▸ **WHAT TO PRODUCE**:
Pull out every line of the listing below that contains the string "kern". Treat uppercase and lowercase as different.

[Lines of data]
########

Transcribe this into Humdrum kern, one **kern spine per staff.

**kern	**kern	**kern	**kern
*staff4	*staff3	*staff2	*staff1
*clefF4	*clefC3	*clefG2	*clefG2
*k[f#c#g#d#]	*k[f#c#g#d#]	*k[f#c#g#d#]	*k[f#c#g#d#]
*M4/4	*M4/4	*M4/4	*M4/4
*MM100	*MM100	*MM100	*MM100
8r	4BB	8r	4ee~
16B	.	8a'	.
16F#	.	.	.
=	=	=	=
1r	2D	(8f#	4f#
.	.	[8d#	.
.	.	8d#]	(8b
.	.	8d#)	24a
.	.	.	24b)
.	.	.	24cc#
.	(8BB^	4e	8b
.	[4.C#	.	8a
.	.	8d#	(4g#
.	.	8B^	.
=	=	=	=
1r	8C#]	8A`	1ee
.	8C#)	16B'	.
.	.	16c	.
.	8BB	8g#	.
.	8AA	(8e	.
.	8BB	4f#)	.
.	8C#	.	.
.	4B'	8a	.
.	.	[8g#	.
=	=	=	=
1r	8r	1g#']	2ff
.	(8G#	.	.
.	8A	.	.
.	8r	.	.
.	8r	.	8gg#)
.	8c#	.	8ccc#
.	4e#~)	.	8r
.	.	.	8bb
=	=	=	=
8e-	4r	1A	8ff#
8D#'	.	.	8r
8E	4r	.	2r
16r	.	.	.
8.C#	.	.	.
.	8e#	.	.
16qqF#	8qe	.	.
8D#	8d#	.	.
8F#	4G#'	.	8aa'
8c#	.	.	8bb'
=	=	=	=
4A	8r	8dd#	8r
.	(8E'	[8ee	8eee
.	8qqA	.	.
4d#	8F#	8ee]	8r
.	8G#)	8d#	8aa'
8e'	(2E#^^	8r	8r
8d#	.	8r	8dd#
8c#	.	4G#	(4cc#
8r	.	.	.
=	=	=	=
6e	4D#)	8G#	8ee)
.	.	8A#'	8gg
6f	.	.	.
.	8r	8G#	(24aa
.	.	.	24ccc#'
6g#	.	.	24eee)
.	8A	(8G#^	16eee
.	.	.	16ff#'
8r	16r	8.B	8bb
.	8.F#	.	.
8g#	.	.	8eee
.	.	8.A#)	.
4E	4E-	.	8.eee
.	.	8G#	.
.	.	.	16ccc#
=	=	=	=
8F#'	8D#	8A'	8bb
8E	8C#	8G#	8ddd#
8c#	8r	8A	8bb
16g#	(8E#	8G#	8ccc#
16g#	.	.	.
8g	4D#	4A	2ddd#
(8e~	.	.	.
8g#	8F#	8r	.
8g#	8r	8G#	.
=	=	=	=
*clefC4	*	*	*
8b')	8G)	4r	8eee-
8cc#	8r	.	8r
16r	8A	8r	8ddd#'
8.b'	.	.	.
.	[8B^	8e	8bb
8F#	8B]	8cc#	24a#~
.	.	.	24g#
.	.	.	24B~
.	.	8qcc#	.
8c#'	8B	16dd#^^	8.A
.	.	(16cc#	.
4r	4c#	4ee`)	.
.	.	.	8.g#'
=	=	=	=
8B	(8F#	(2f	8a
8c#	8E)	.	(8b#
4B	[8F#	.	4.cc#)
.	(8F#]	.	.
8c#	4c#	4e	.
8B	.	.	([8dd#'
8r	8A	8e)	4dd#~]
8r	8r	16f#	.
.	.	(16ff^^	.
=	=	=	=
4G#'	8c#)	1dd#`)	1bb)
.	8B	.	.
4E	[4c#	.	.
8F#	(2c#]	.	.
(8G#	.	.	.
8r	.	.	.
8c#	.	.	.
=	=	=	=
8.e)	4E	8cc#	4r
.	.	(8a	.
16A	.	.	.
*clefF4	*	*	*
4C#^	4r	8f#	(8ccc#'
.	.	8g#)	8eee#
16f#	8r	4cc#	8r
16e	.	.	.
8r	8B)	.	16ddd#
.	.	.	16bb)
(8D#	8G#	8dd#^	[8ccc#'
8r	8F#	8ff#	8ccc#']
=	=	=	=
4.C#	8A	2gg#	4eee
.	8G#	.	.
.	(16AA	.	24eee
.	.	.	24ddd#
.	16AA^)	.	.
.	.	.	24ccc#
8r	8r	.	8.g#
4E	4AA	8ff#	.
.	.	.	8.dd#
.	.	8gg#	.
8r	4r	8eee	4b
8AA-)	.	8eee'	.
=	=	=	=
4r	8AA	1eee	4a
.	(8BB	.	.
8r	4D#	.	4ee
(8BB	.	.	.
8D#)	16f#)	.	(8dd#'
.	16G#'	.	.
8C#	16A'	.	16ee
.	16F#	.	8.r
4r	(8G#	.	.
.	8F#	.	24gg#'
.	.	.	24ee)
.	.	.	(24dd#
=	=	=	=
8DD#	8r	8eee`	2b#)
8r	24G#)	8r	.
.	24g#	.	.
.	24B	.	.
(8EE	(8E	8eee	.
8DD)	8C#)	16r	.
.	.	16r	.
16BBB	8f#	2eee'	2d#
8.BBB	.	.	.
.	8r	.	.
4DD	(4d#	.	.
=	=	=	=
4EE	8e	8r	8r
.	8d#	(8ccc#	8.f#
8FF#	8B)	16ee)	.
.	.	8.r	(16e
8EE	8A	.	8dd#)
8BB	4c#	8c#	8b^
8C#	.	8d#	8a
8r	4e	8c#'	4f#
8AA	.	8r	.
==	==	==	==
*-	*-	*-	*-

########

▸ **WORKED SOLUTION**:
Transcribe this into Humdrum kern, one **kern spine per staff.
**kern	**kern	**kern	**kern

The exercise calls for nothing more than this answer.